#### Items from a data source:
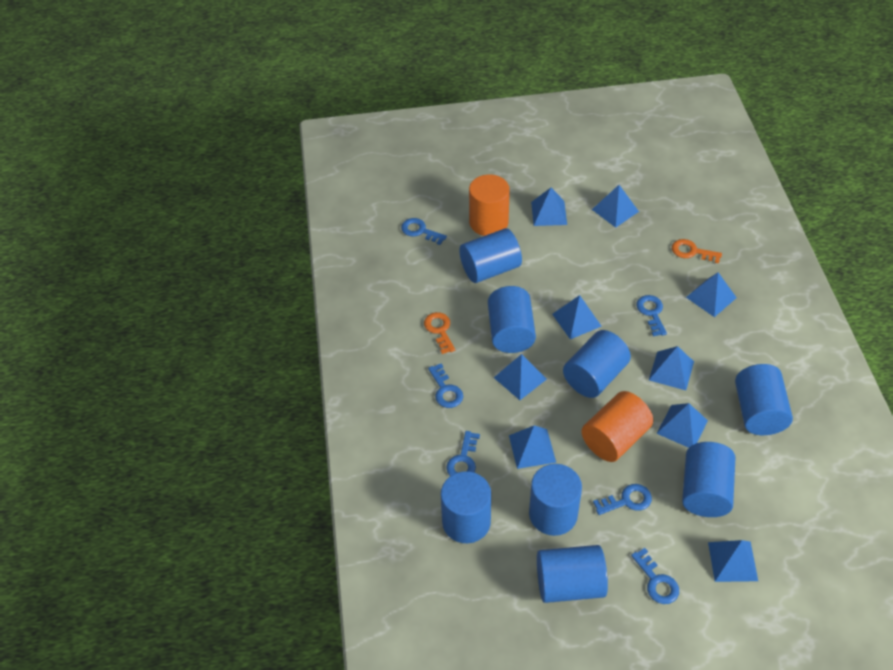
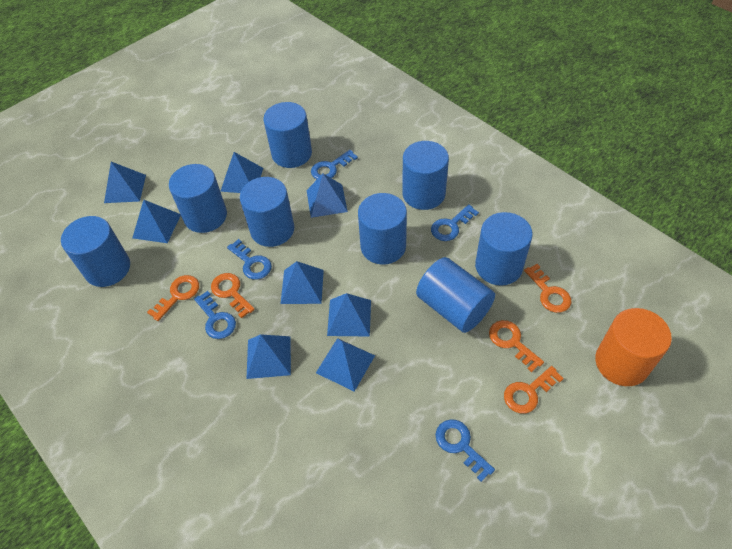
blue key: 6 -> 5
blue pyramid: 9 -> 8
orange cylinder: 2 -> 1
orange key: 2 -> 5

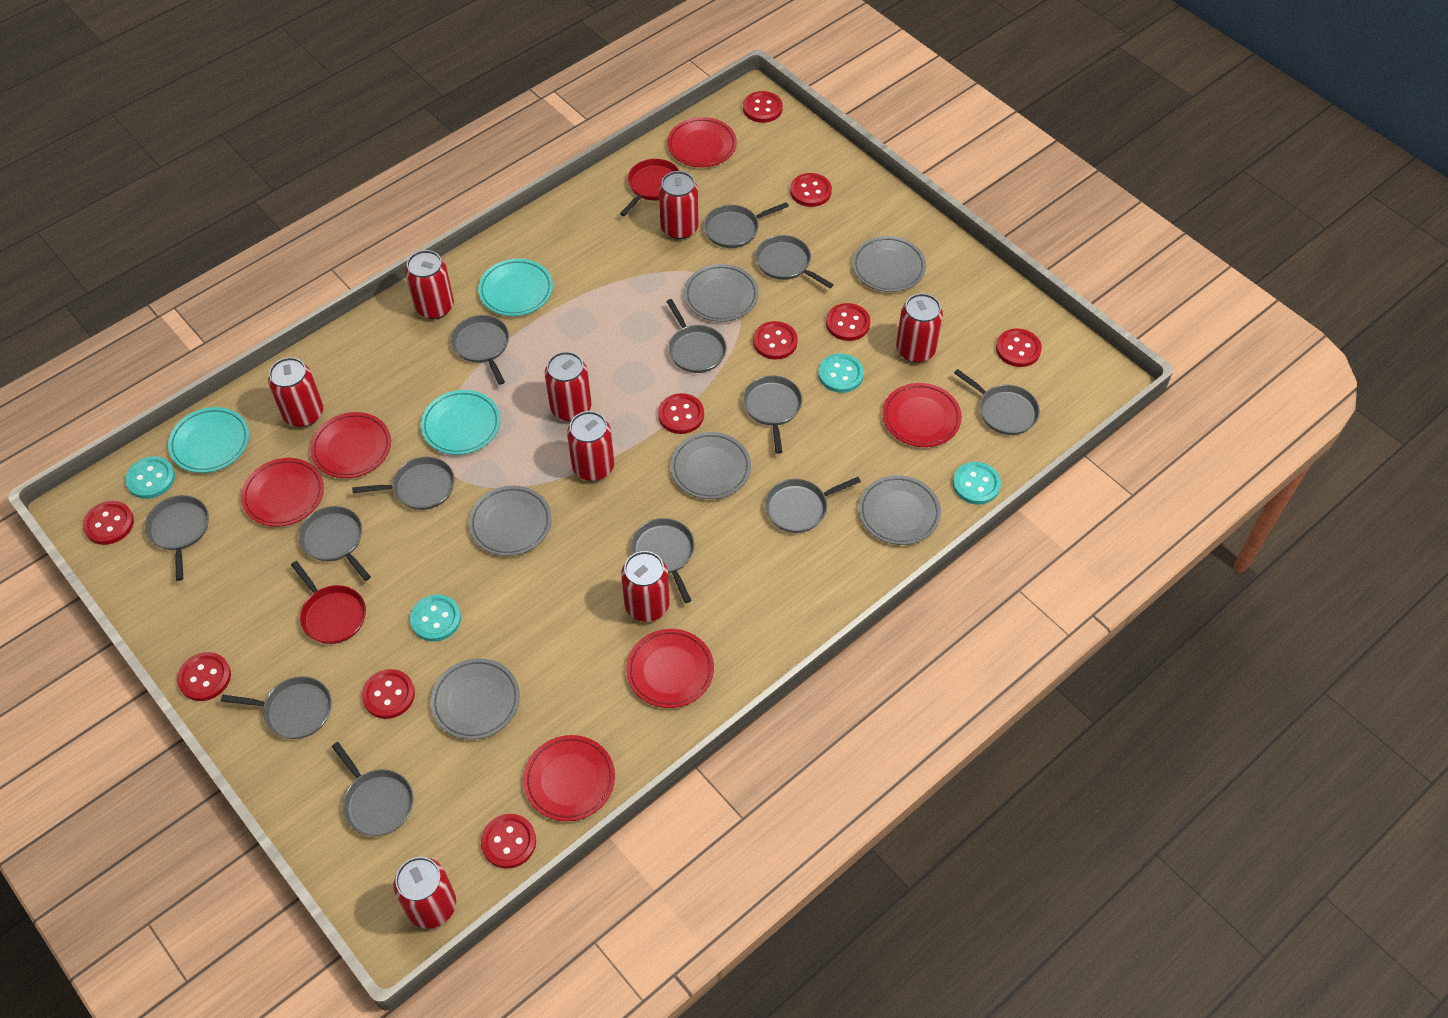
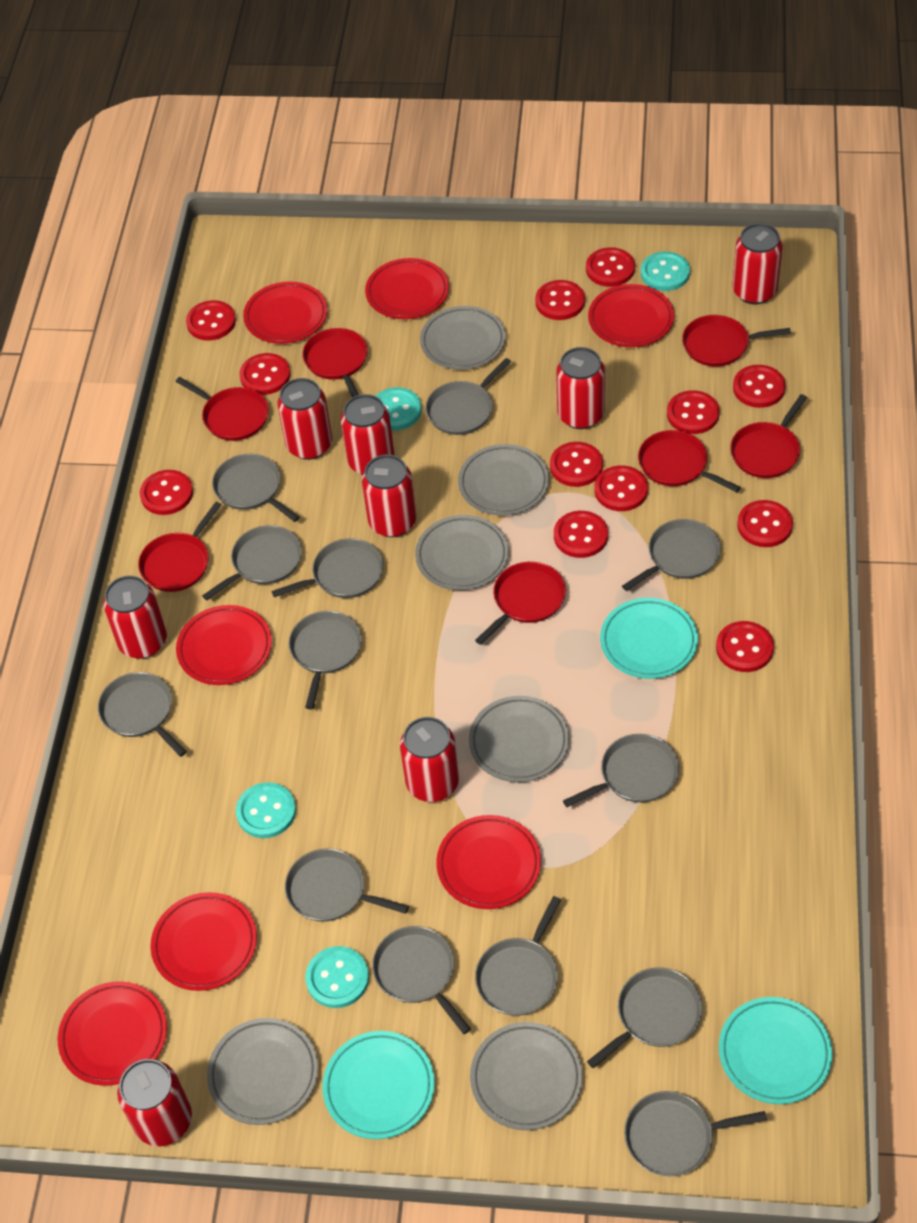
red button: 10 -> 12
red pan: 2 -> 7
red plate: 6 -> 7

#### Try it:
Exact reproduction of the entries above is what's needed; images stay out.

#### Exercise response:
blue key: 6 -> 5
blue pyramid: 9 -> 8
orange cylinder: 2 -> 1
orange key: 2 -> 5

red button: 10 -> 12
red pan: 2 -> 7
red plate: 6 -> 7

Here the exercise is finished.